**EXERCISE DETAILS**
Skip any pictures. Repeat the data exactly, from its first line through the line that holds "C3: 4.7uF (plus", both included.

**SUPPLIED RECORDS**

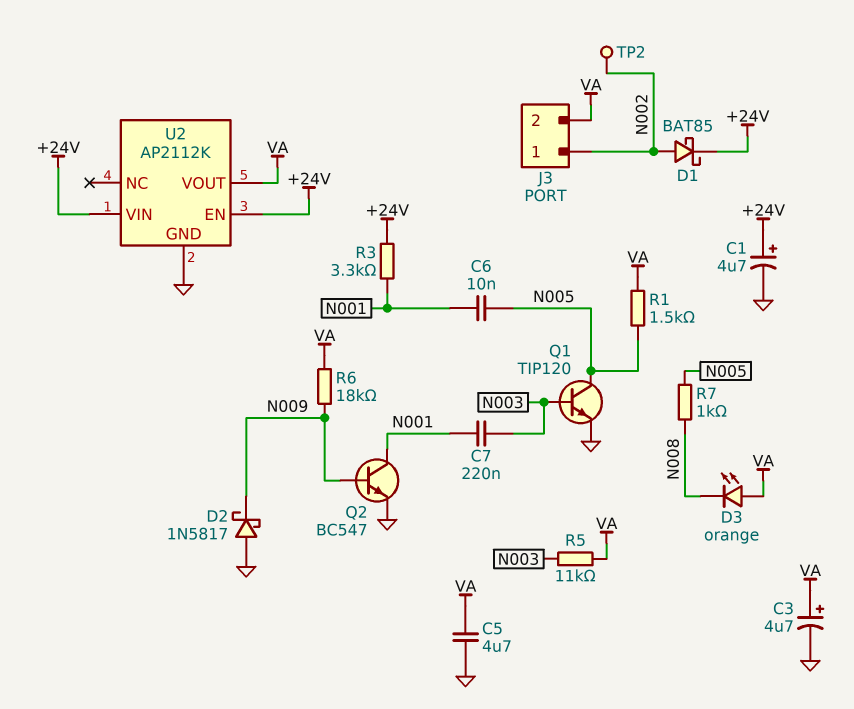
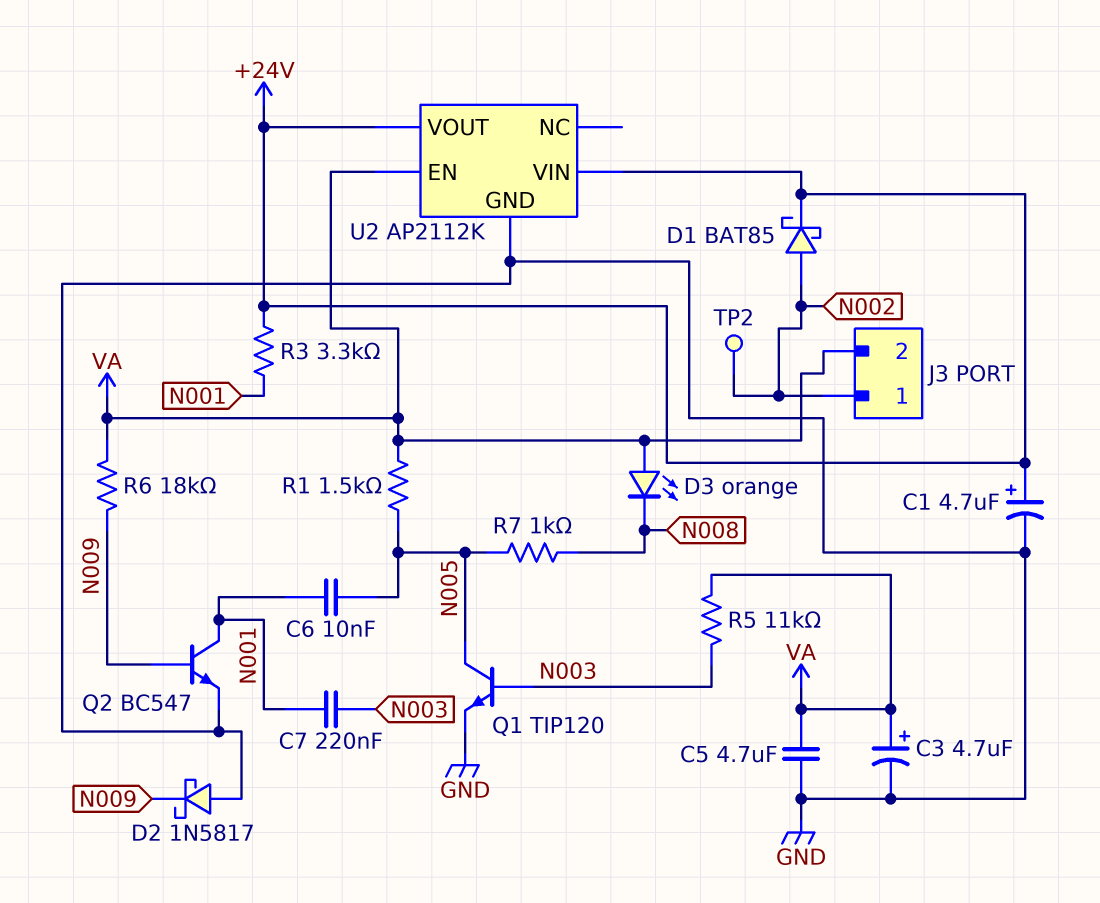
U2 pin EN: +24V -> VA
U2 pin VOUT: VA -> +24V

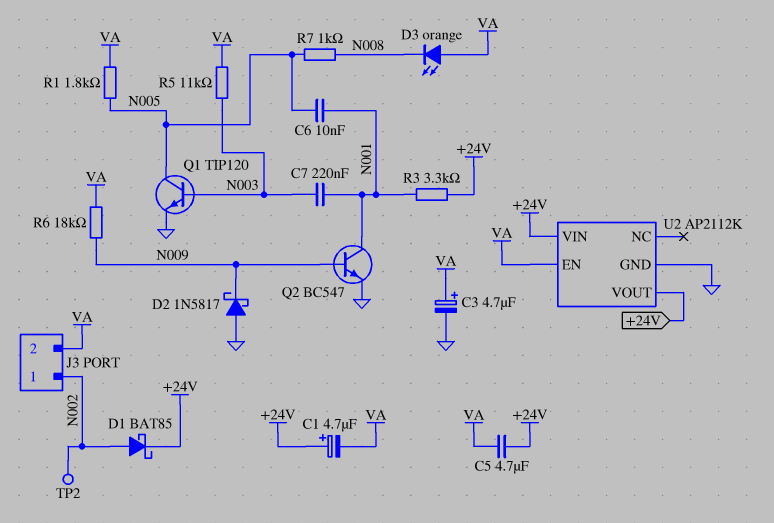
C1: 4.7uF (plus +24V, minus GND) -> 4.7uF (plus +24V, minus VA)
C5: 4.7uF (GND, VA) -> 4.7uF (+24V, VA)
R1: 1.5k (N005, VA) -> 1.8k (N005, VA)

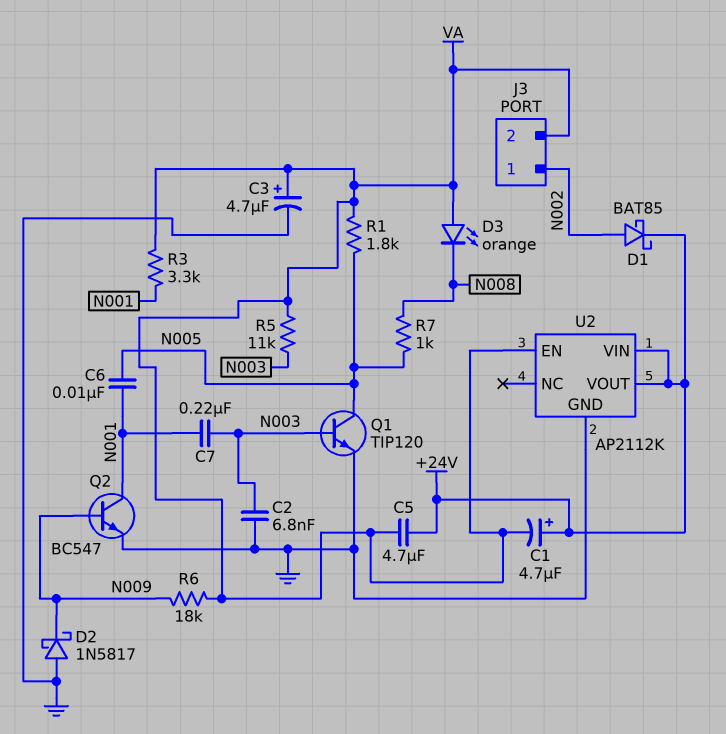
C2: none -> 6.8nF (GND, N003)
R3: 3.3k (+24V, N001) -> 3.3k (N001, VA)
TP2: test point (N002) -> none

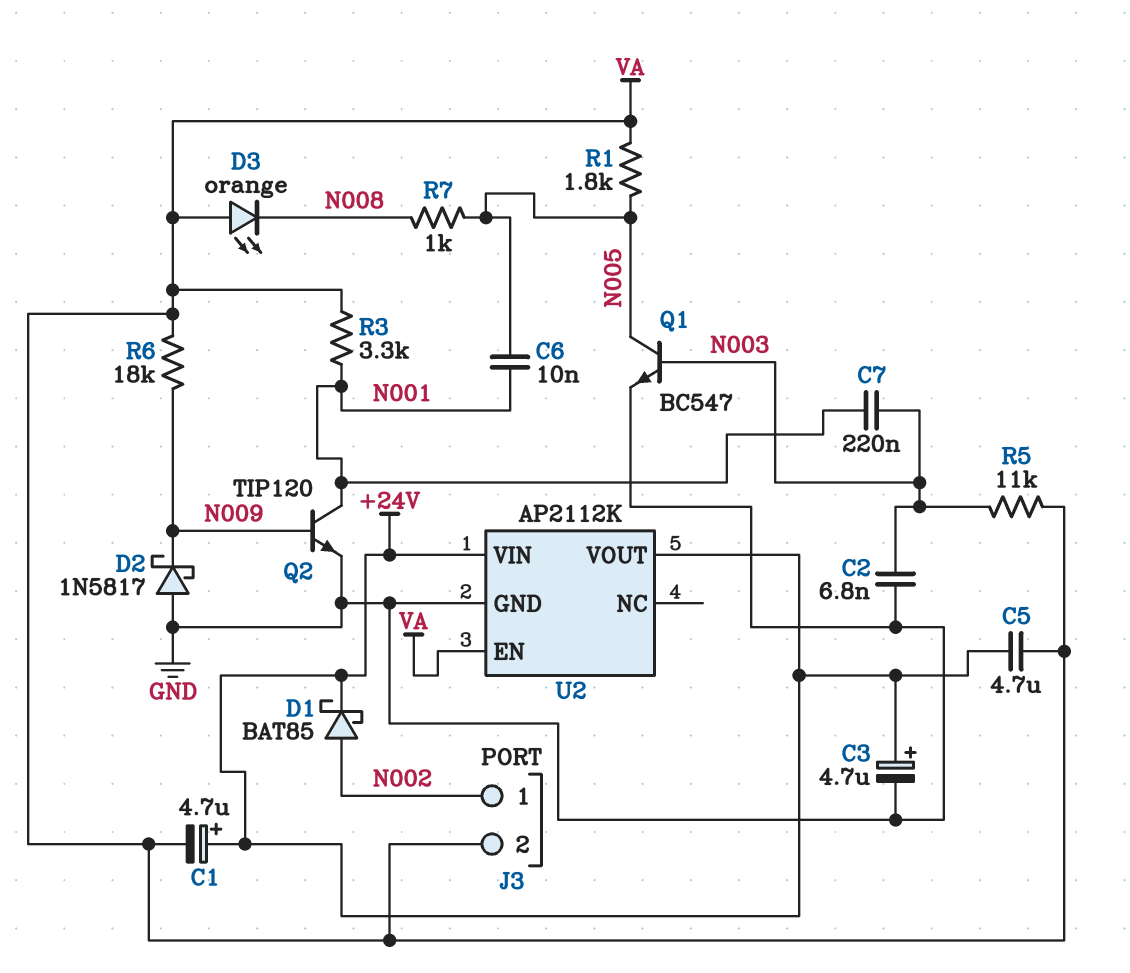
C3: 4.7uF (plus VA, minus GND) -> 4.7uF (plus +24V, minus GND)
Q1: NPN TIP120 (B N003, C N005, E GND) -> NPN BC547 (B N003, C N005, E GND)
Q2: NPN BC547 (B N009, C N001, E GND) -> NPN TIP120 (B N009, C N001, E GND)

**ANSWER AREA**
U2 pin EN: +24V -> VA
U2 pin VOUT: VA -> +24V

C1: 4.7uF (plus +24V, minus GND) -> 4.7uF (plus +24V, minus VA)
C5: 4.7uF (GND, VA) -> 4.7uF (+24V, VA)
R1: 1.5k (N005, VA) -> 1.8k (N005, VA)

C2: none -> 6.8nF (GND, N003)
R3: 3.3k (+24V, N001) -> 3.3k (N001, VA)
TP2: test point (N002) -> none

C3: 4.7uF (plus VA, minus GND) -> 4.7uF (plus +24V, minus GND)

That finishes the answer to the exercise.